(THE DATA Opens)

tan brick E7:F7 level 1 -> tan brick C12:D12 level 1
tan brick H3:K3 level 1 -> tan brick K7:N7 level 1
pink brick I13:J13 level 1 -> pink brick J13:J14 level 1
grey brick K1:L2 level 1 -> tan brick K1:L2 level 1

(THE DATA Closes)

To complete this exercise, set down every line above exactly once more.

tan brick E7:F7 level 1 -> tan brick C12:D12 level 1
tan brick H3:K3 level 1 -> tan brick K7:N7 level 1
pink brick I13:J13 level 1 -> pink brick J13:J14 level 1
grey brick K1:L2 level 1 -> tan brick K1:L2 level 1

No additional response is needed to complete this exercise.